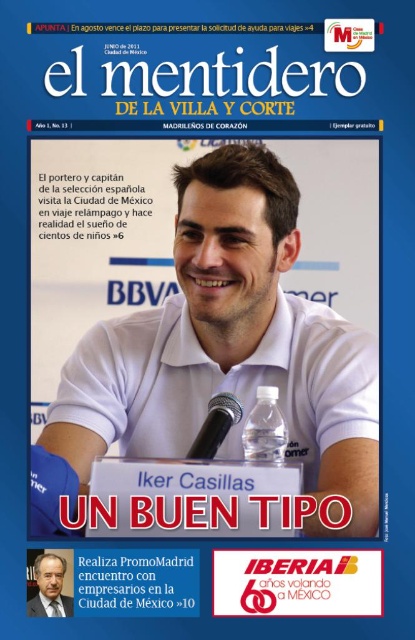
You are a fashion designer observing the magazine cover. You notice two items of clothing at the center of the image. Which one is wider, the white matte polo shirt at center or the matte white shirt at center?

The white matte polo shirt at center might be wider than matte white shirt at center, so it is possible that the white matte polo shirt at center is wider.

Based on the magazine cover described, where is the white matte polo shirt at center located in terms of coordinates?

The white matte polo shirt at center is located at coordinates point [229,390].

You are a photographer who needs to adjust the lighting for the man in the magazine cover photo. You notice the clear plastic water bottle at center and the black plastic microphone at center. Which object is positioned lower in the image?

The clear plastic water bottle at center is positioned lower than the black plastic microphone at center.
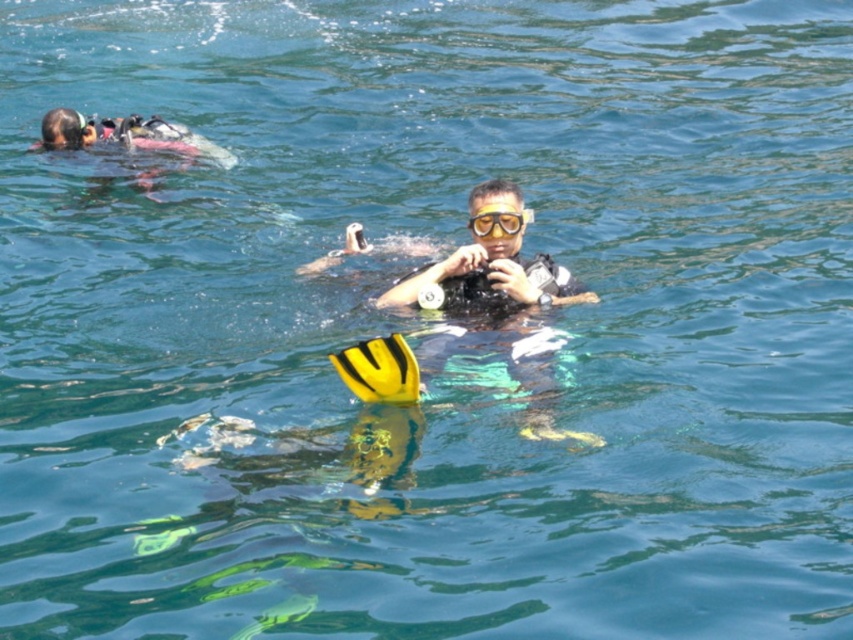
What are the coordinates of the matte black wetsuit at center?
* * *
> [Your objective]:
Put every line of the entries above into a Markdown table with a Row column for the row number and a Line column for the text, skipping blank lines. Leave the pictures out of the table.

> [Answer for the task]:
| Row | Line |
|---|---|
| 1 | You are a fashion designer observing the magazine cover. You notice two items of clothing at the center of the image. Which one is wider, the white matte polo shirt at center or the matte white shirt at center? |
| 2 | The white matte polo shirt at center might be wider than matte white shirt at center, so it is possible that the white matte polo shirt at center is wider. |
| 3 | Based on the magazine cover described, where is the white matte polo shirt at center located in terms of coordinates? |
| 4 | The white matte polo shirt at center is located at coordinates point [229,390]. |
| 5 | You are a photographer who needs to adjust the lighting for the man in the magazine cover photo. You notice the clear plastic water bottle at center and the black plastic microphone at center. Which object is positioned lower in the image? |
| 6 | The clear plastic water bottle at center is positioned lower than the black plastic microphone at center. |
| 7 | What are the coordinates of the matte black wetsuit at center? |